When you reach the line containing "C3: 15uF (plus N15, minus GND) -> none" in the entries below, please begin setting down lines exactly, stop only after the last one, and add nothing else.
---------- Material provided ----------
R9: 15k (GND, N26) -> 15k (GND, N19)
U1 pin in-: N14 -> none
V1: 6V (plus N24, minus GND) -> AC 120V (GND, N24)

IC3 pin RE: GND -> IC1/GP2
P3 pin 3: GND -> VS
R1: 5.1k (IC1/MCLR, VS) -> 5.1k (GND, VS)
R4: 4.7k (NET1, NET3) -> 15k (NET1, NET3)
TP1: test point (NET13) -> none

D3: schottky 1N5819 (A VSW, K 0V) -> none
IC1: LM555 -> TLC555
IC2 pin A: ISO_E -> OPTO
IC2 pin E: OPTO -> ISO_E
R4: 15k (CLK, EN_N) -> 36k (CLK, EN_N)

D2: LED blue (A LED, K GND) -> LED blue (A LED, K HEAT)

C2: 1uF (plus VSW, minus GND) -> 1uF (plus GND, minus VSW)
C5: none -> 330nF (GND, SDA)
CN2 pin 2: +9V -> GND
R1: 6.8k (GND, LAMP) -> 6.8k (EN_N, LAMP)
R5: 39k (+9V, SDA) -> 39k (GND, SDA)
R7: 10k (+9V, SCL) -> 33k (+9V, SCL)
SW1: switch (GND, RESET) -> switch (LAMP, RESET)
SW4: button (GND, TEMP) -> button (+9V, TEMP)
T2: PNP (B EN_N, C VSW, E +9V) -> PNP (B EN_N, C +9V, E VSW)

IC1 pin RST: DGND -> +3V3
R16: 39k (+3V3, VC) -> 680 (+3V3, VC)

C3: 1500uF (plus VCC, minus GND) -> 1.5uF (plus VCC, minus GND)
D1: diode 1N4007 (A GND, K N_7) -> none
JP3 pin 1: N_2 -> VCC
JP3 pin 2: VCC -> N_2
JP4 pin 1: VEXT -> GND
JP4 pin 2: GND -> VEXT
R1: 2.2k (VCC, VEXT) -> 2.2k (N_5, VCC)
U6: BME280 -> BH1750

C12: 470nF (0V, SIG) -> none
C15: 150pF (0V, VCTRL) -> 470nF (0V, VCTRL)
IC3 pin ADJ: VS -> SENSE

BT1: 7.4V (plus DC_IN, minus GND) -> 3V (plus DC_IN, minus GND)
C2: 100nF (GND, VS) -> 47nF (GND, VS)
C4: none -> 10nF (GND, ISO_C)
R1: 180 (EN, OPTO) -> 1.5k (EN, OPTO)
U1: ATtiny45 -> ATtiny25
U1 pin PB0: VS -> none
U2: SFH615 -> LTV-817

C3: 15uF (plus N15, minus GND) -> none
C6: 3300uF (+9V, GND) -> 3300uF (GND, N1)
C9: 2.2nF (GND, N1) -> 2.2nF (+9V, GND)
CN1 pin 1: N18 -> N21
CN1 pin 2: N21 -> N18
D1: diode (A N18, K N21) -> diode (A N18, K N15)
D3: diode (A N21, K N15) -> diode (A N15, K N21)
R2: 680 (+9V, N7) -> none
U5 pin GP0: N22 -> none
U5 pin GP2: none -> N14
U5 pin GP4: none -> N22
----------
Solution to this exercise
C3: 15uF (plus N15, minus GND) -> none
C6: 3300uF (+9V, GND) -> 3300uF (GND, N1)
C9: 2.2nF (GND, N1) -> 2.2nF (+9V, GND)
CN1 pin 1: N18 -> N21
CN1 pin 2: N21 -> N18
D1: diode (A N18, K N21) -> diode (A N18, K N15)
D3: diode (A N21, K N15) -> diode (A N15, K N21)
R2: 680 (+9V, N7) -> none
U5 pin GP0: N22 -> none
U5 pin GP2: none -> N14
U5 pin GP4: none -> N22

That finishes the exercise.